List every line in the data below that contains the word "markup", matching its case exactly.

● **Data items**
______
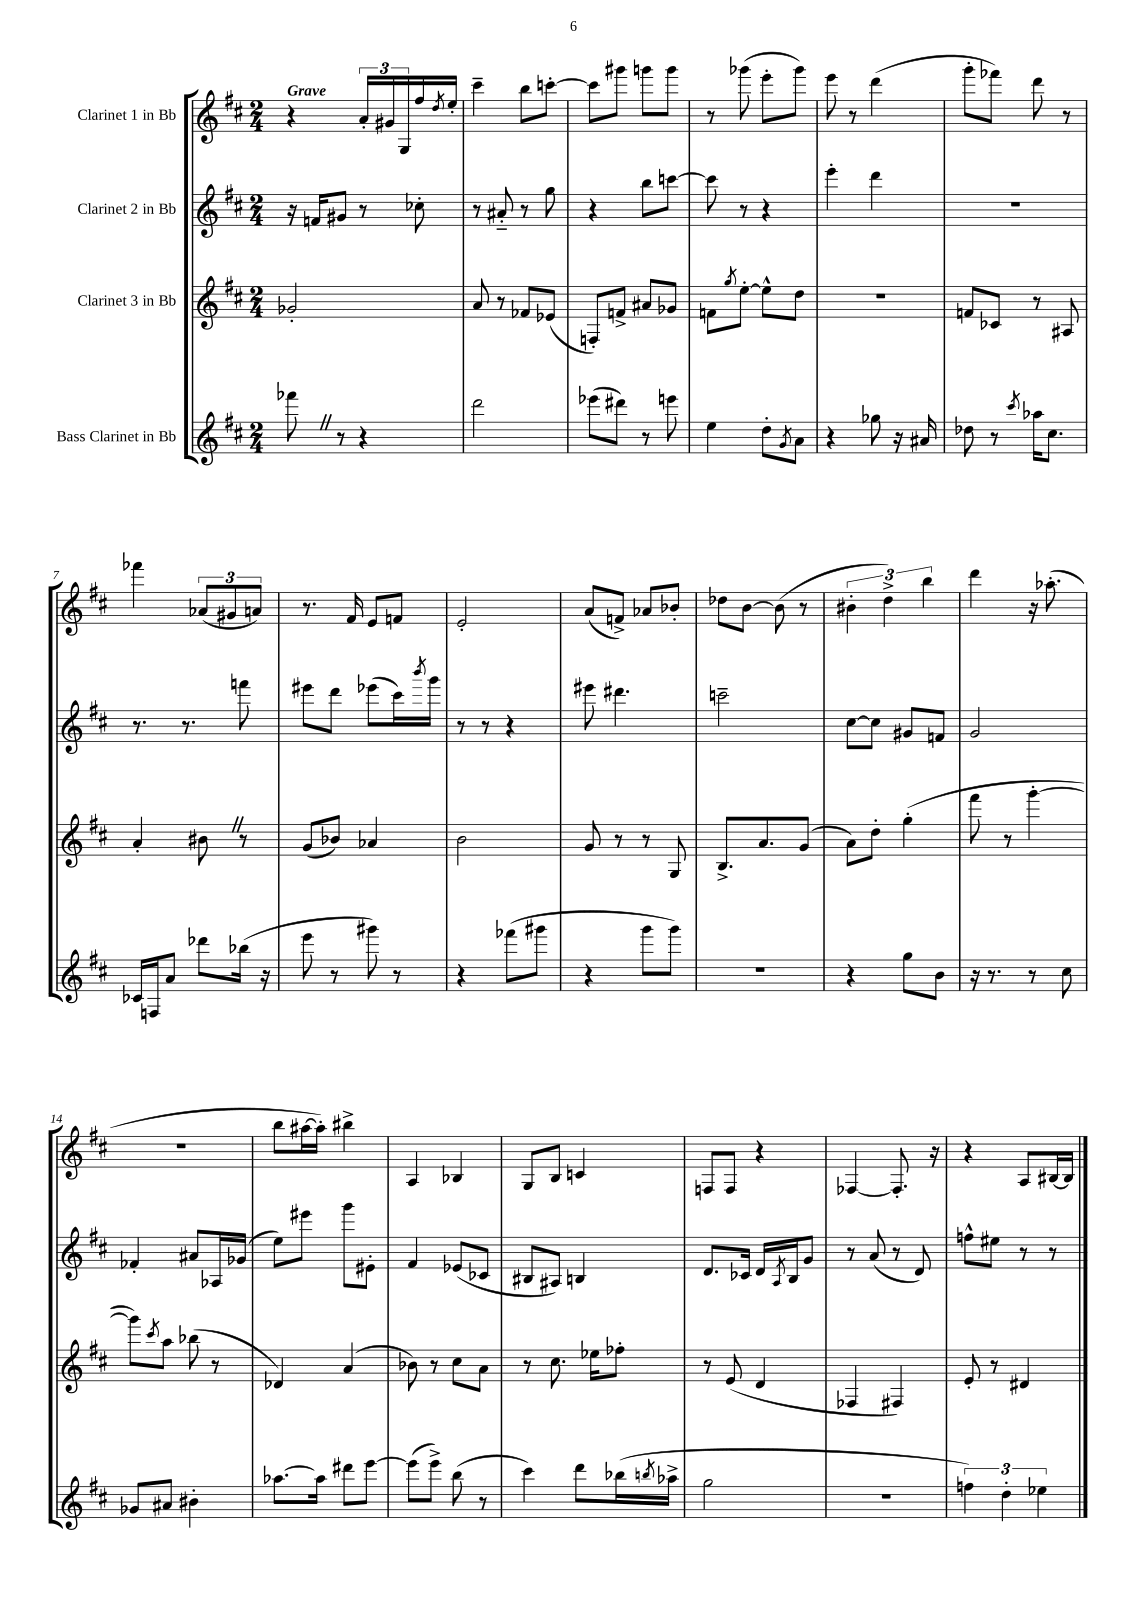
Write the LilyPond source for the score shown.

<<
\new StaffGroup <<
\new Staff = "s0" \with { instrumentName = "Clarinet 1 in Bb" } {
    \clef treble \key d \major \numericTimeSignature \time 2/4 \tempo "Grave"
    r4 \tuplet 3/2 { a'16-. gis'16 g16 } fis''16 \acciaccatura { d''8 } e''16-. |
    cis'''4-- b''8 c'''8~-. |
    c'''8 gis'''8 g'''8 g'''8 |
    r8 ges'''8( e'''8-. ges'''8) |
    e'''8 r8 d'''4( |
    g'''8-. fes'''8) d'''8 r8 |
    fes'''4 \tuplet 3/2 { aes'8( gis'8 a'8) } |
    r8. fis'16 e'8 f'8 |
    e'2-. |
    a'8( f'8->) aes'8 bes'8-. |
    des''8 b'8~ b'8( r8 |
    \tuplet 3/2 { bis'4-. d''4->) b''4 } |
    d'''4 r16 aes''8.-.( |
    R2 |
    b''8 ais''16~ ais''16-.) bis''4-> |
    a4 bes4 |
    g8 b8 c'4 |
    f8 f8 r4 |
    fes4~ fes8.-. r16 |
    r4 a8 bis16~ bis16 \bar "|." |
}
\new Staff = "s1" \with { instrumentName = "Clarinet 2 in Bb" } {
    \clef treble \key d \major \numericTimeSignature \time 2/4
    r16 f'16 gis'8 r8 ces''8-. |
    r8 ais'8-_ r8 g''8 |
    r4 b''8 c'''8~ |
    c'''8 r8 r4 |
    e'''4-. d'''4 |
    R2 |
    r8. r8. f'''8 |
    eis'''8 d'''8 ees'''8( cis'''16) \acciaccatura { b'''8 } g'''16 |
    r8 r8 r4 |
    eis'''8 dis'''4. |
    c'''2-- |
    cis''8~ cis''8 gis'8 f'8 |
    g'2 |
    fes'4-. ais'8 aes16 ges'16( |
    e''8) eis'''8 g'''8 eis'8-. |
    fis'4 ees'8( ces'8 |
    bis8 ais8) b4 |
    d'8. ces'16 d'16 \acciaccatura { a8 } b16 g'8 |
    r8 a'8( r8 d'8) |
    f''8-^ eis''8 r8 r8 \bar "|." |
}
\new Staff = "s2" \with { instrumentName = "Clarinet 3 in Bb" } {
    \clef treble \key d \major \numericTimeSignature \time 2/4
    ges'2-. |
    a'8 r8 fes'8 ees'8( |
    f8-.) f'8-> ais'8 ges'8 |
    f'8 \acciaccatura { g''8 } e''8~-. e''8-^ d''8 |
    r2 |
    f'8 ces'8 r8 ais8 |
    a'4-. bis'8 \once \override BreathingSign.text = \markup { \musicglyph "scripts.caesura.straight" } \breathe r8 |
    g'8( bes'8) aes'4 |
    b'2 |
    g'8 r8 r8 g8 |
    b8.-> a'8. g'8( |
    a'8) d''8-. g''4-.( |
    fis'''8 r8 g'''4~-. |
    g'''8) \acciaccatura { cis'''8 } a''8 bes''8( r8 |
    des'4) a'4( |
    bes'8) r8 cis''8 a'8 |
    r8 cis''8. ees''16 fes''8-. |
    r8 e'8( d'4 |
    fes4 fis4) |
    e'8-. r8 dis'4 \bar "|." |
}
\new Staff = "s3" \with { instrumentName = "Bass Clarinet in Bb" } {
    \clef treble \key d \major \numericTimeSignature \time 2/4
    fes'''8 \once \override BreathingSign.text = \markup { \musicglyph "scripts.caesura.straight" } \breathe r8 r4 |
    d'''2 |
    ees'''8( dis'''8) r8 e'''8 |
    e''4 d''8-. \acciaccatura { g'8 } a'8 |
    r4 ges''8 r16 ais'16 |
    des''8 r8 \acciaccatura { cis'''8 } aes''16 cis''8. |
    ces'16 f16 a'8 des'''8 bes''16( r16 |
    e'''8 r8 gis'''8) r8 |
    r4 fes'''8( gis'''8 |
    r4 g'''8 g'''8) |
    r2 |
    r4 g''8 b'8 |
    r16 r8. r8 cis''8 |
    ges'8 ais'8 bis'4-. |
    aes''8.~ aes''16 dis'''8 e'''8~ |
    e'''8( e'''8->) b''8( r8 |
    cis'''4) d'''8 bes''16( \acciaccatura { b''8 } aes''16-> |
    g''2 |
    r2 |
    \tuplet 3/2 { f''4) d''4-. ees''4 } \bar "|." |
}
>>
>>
______
● **PROBLEM SOLUTION**
    a'4-. bis'8 \once \override BreathingSign.text = \markup { \musicglyph "scripts.caesura.straight" } \breathe r8 |
    fes'''8 \once \override BreathingSign.text = \markup { \musicglyph "scripts.caesura.straight" } \breathe r8 r4 |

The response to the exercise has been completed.